── Data extract ──
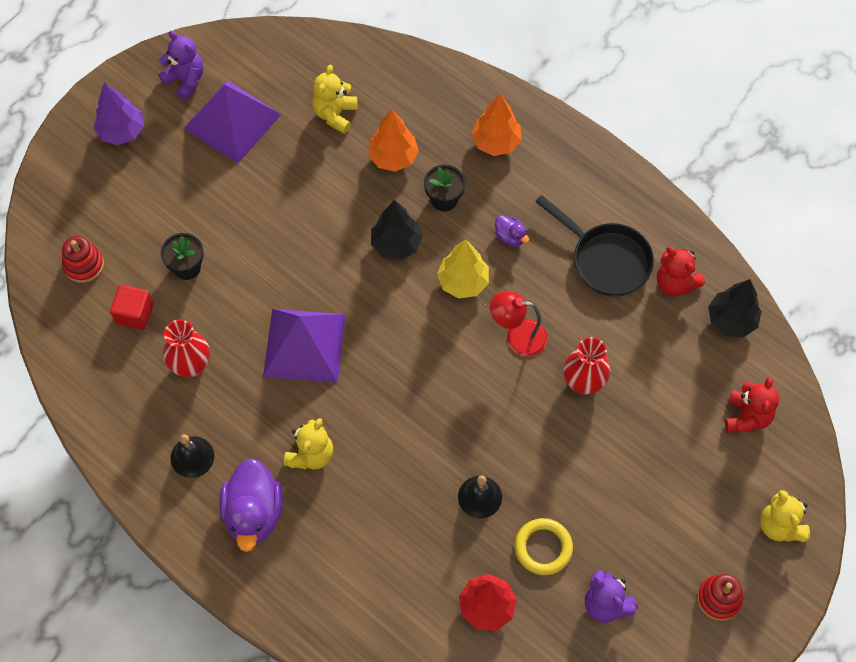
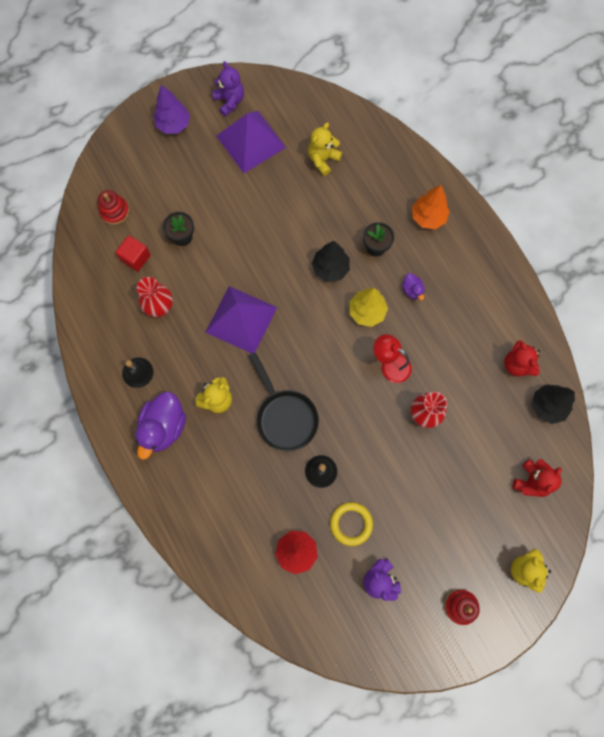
camera: 20 degrees right, 10 degrees up
orange tree [368,109,419,172] -> none
black pan [535,195,654,297] -> black pan moved to [249,352,319,451]

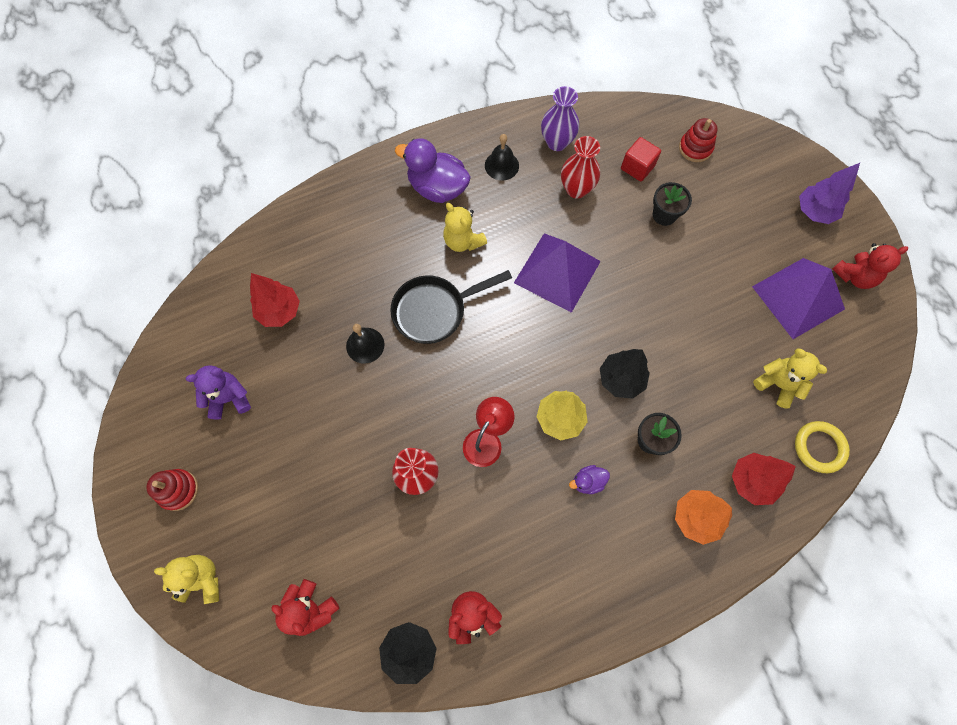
camera: 95 degrees right, 5 degrees down
purple teddy bear [212,61,244,116] -> red teddy bear [832,243,908,289]
yellow ring [330,502,373,546] -> yellow ring moved to [795,421,850,473]
none -> purple vase [541,86,579,151]
none -> red tree [732,453,796,505]

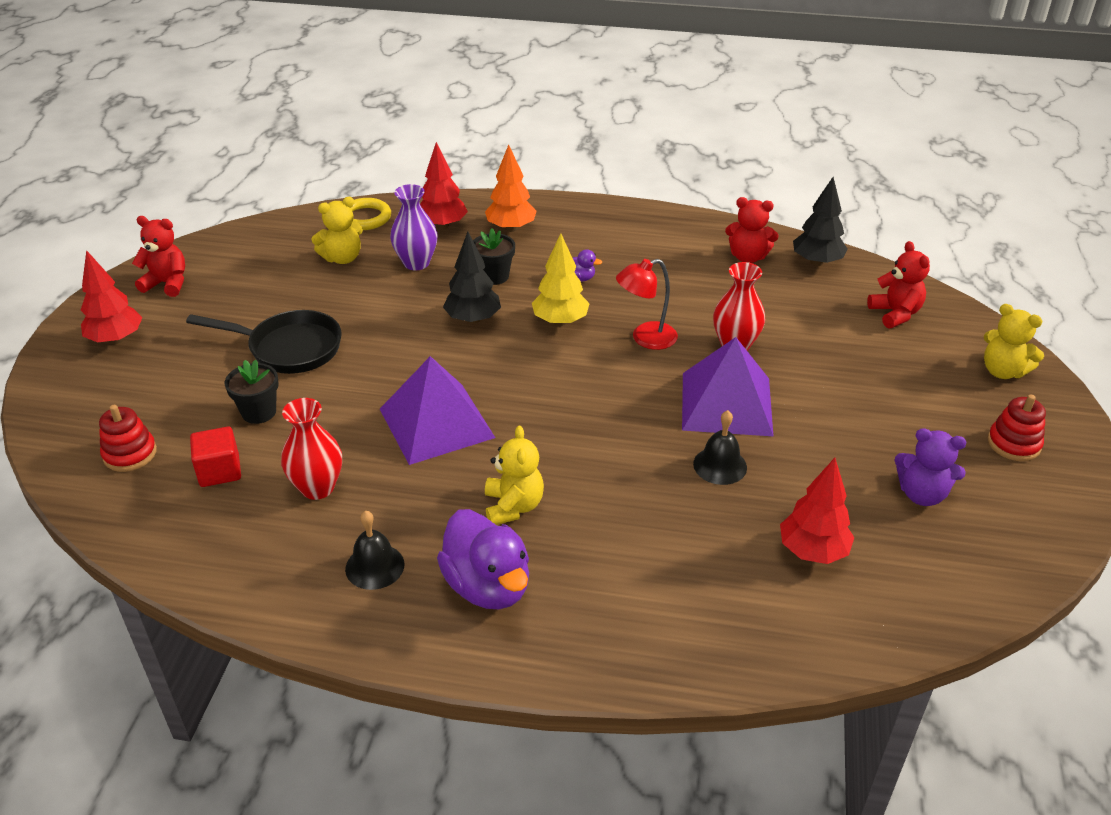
camera: 145 degrees left, 30 degrees down
black pan [390,270,512,344] -> black pan moved to [186,310,342,374]
purple vase [541,86,579,151] -> purple vase moved to [390,184,438,270]
purple pyramid [752,258,845,339] -> purple pyramid moved to [682,337,774,437]
yellow teddy bear [753,348,827,409] -> yellow teddy bear turned 105 degrees counterclockwise [311,197,363,264]
purple tree [799,163,860,224] -> red tree [81,250,143,344]

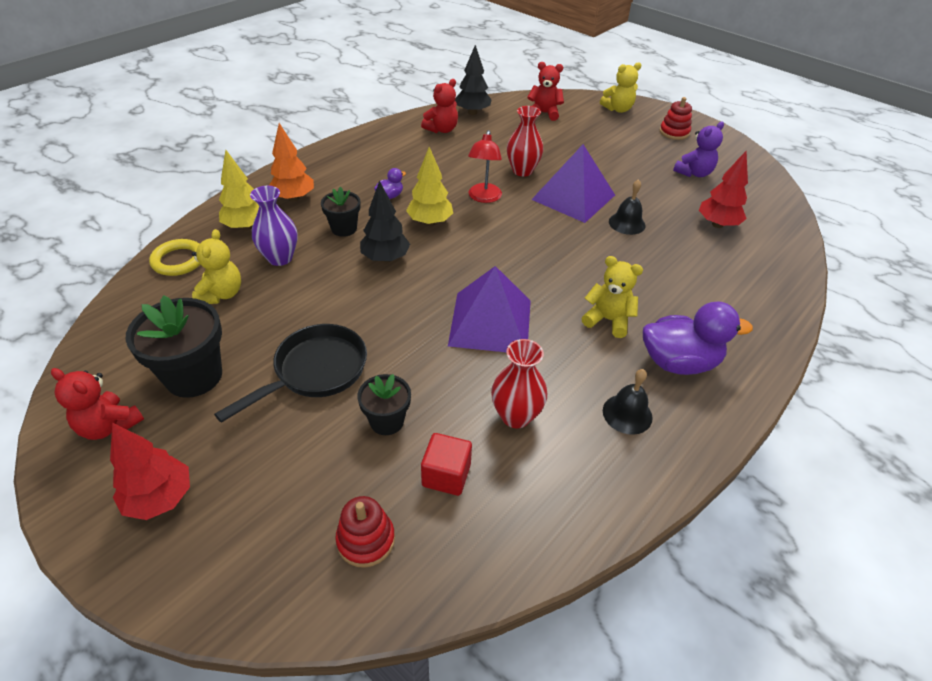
camera: 60 degrees left, 5 degrees up
red teddy bear [132,216,185,297] -> red teddy bear turned 105 degrees counterclockwise [51,368,144,440]
red tree [420,142,468,229] -> yellow tree [219,149,259,230]
none -> black flower pot [126,295,222,398]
───
The result should be an exact copy of the material, containing no pictures.

camera: 20 degrees right, 10 degrees up
orange tree [368,109,419,172] -> none
black pan [535,195,654,297] -> black pan moved to [249,352,319,451]

camera: 95 degrees right, 5 degrees down
purple teddy bear [212,61,244,116] -> red teddy bear [832,243,908,289]
yellow ring [330,502,373,546] -> yellow ring moved to [795,421,850,473]
none -> purple vase [541,86,579,151]
none -> red tree [732,453,796,505]

camera: 145 degrees left, 30 degrees down
black pan [390,270,512,344] -> black pan moved to [186,310,342,374]
purple vase [541,86,579,151] -> purple vase moved to [390,184,438,270]
purple pyramid [752,258,845,339] -> purple pyramid moved to [682,337,774,437]
yellow teddy bear [753,348,827,409] -> yellow teddy bear turned 105 degrees counterclockwise [311,197,363,264]
purple tree [799,163,860,224] -> red tree [81,250,143,344]

camera: 60 degrees left, 5 degrees up
red teddy bear [132,216,185,297] -> red teddy bear turned 105 degrees counterclockwise [51,368,144,440]
red tree [420,142,468,229] -> yellow tree [219,149,259,230]
none -> black flower pot [126,295,222,398]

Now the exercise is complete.